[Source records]
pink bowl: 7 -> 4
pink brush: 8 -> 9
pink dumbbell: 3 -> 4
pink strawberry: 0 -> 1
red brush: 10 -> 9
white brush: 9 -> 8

## [WORK TO BE COMPLETED]
Your task is to find each line in the entries that contains the string "pink" and copy it.

## [RESPONSE BELOW]
pink bowl: 7 -> 4
pink brush: 8 -> 9
pink dumbbell: 3 -> 4
pink strawberry: 0 -> 1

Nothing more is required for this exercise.